» **DATA SUPPLIED**
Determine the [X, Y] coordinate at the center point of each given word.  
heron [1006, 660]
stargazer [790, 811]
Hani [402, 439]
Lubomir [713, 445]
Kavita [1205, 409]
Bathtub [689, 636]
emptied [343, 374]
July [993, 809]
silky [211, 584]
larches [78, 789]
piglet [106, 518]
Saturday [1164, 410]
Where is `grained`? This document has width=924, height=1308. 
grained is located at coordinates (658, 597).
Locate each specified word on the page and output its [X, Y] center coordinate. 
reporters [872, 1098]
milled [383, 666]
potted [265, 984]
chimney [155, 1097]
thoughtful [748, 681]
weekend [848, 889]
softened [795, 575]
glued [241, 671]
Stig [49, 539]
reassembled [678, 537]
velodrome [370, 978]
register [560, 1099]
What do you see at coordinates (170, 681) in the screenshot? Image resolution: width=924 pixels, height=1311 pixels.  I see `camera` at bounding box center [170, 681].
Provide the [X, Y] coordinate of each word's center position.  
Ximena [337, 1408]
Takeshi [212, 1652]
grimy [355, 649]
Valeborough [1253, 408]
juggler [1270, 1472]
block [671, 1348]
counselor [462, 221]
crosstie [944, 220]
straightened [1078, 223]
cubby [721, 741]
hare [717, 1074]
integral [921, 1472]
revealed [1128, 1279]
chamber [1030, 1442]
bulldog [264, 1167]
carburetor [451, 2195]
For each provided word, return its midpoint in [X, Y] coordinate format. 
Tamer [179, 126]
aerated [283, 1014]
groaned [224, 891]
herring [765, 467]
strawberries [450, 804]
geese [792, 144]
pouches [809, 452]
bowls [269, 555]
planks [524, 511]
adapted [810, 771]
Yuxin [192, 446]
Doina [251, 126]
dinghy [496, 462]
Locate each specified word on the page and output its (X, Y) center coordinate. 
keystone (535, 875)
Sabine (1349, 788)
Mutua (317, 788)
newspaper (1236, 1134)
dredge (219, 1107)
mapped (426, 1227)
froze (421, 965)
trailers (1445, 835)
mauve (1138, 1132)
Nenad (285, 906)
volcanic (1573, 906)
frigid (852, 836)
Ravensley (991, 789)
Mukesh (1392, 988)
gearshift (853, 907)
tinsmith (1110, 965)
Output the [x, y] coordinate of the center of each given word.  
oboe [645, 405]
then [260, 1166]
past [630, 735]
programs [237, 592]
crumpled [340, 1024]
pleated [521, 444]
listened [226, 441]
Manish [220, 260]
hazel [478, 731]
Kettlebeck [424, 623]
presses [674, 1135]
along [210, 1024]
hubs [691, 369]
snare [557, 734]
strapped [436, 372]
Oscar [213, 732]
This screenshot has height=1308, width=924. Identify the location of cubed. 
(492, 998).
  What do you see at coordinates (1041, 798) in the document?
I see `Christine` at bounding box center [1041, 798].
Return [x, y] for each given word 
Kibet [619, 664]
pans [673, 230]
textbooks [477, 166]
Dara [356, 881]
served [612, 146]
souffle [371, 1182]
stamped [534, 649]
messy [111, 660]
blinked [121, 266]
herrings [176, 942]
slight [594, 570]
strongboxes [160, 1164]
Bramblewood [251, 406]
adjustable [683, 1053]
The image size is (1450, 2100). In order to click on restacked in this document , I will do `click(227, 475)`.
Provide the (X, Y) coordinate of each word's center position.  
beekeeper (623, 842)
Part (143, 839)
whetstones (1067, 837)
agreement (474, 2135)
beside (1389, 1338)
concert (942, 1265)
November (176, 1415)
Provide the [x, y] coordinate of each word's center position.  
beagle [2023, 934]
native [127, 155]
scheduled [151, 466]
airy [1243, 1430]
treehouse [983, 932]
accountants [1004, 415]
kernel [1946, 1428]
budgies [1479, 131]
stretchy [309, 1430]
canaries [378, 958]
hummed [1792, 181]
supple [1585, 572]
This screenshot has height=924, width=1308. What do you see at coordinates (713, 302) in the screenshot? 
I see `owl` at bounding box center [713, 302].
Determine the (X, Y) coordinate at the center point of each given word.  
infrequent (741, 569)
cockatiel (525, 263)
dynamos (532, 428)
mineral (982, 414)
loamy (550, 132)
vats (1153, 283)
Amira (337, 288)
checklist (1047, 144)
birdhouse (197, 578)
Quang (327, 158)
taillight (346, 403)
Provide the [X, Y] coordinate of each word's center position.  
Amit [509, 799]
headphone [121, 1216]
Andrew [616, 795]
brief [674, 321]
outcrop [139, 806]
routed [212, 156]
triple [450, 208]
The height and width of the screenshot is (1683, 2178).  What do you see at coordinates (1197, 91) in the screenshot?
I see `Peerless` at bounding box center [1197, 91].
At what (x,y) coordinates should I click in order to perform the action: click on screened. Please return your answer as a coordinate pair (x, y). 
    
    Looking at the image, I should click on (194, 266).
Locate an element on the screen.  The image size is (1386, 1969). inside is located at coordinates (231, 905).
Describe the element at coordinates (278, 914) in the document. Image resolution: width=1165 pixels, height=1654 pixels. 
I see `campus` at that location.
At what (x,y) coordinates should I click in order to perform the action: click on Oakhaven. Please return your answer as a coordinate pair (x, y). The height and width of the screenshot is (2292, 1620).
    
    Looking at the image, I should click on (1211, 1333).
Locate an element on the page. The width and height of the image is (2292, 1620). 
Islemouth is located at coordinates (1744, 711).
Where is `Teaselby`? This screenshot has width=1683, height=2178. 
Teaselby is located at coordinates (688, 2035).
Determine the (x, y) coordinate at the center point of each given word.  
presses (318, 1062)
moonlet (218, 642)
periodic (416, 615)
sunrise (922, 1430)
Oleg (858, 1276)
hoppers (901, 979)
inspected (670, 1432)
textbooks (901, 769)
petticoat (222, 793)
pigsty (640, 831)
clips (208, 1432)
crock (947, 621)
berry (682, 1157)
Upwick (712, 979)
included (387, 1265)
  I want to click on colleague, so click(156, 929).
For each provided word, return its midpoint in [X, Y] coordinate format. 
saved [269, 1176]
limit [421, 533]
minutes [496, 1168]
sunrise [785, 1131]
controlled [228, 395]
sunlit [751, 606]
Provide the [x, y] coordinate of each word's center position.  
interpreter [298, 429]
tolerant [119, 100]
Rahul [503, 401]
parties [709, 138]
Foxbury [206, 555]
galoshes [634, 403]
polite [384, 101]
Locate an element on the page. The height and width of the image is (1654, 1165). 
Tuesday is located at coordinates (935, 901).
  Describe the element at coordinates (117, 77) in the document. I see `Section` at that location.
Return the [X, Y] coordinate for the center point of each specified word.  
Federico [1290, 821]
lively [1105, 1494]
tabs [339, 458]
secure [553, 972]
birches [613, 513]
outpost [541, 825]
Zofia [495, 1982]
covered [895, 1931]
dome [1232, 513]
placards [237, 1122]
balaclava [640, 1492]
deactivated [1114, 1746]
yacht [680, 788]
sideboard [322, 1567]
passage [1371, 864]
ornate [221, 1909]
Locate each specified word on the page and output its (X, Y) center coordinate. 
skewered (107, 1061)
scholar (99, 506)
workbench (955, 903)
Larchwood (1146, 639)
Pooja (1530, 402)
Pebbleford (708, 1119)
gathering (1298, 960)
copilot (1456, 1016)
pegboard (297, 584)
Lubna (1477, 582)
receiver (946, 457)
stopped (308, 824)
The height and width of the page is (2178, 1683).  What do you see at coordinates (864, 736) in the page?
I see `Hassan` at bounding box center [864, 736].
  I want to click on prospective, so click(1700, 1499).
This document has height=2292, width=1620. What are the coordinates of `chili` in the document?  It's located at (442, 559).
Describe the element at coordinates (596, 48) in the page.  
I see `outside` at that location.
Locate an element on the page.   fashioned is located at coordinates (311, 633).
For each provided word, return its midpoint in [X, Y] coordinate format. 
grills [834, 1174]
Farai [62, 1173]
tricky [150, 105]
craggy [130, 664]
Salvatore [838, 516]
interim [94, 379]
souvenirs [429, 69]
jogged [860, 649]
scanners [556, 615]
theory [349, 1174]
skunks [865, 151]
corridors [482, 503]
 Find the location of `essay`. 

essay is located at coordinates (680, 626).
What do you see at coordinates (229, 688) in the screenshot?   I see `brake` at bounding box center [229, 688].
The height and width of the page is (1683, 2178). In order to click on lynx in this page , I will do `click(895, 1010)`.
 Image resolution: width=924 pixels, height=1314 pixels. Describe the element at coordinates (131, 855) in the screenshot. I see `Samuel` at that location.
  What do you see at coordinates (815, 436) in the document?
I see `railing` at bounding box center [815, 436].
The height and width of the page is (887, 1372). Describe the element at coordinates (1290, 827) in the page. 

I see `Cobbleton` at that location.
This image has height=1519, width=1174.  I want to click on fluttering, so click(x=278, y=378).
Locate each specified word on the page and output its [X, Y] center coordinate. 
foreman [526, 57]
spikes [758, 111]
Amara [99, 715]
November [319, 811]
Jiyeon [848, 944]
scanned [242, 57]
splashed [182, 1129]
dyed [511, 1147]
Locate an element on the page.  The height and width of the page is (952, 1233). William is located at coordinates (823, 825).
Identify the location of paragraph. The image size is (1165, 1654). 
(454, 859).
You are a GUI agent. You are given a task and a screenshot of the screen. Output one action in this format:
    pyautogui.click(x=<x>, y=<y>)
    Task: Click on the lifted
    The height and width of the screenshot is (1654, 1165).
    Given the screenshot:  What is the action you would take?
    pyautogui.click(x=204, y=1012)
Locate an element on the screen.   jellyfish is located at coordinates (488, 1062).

» **WHAT NEEDS TO BE DONE**
Count the lines in the rows above that contain the string "pair", and give only that number.

» **RESULT OF THE TASK**
2